## TASK DESCRIPTION:
Could the entries below be transcribed word for word, with the pictures omitted?

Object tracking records
· · · ·
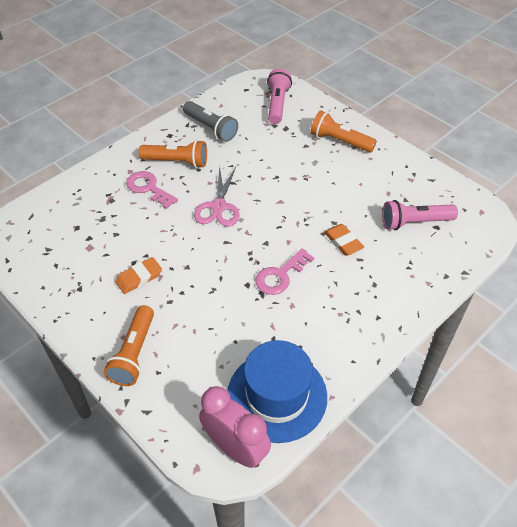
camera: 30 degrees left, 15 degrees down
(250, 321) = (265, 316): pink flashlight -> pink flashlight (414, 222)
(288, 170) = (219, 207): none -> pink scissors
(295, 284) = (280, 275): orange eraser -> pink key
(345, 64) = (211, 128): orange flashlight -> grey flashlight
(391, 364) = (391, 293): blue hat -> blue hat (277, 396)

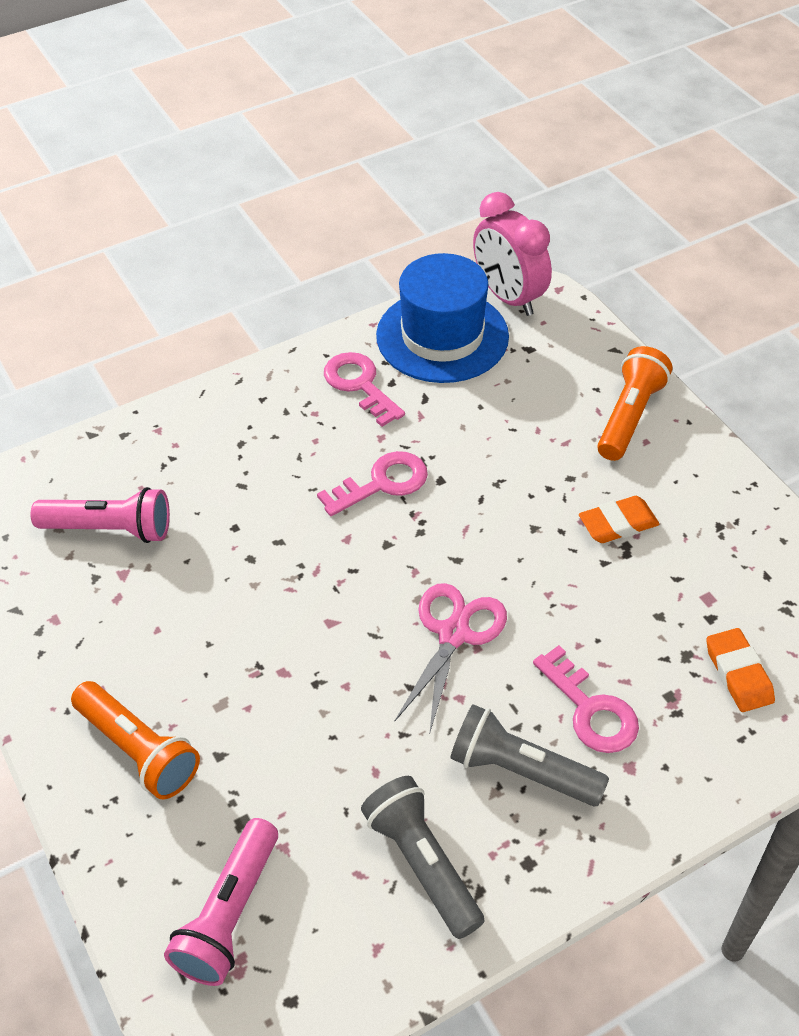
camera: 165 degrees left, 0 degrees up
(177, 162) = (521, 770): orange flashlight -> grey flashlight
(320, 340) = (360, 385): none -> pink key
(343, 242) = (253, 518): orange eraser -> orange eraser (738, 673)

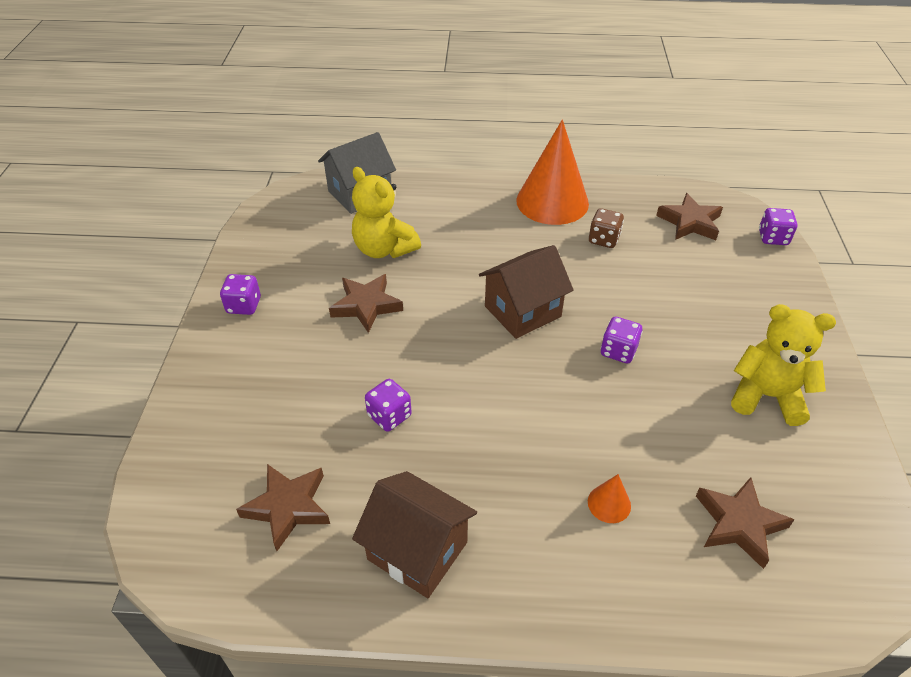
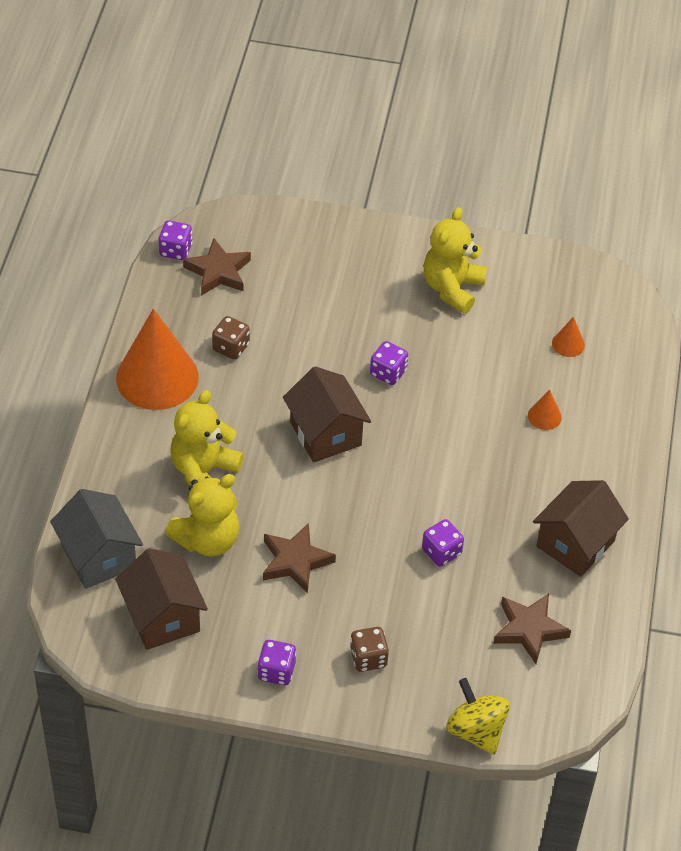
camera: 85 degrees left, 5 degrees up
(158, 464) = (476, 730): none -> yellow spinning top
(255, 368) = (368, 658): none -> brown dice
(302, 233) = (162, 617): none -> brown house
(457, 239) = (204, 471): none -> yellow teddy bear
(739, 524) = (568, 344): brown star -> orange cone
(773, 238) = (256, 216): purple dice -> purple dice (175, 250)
· · · ·
## TASK SOLUTION:
camera: 30 degrees left, 15 degrees down
(250, 321) = (265, 316): pink flashlight -> pink flashlight (414, 222)
(288, 170) = (219, 207): none -> pink scissors
(295, 284) = (280, 275): orange eraser -> pink key
(345, 64) = (211, 128): orange flashlight -> grey flashlight
(391, 364) = (391, 293): blue hat -> blue hat (277, 396)

camera: 165 degrees left, 0 degrees up
(177, 162) = (521, 770): orange flashlight -> grey flashlight
(320, 340) = (360, 385): none -> pink key
(343, 242) = (253, 518): orange eraser -> orange eraser (738, 673)

camera: 85 degrees left, 5 degrees up
(158, 464) = (476, 730): none -> yellow spinning top
(255, 368) = (368, 658): none -> brown dice
(302, 233) = (162, 617): none -> brown house
(457, 239) = (204, 471): none -> yellow teddy bear
(739, 524) = (568, 344): brown star -> orange cone
(773, 238) = (256, 216): purple dice -> purple dice (175, 250)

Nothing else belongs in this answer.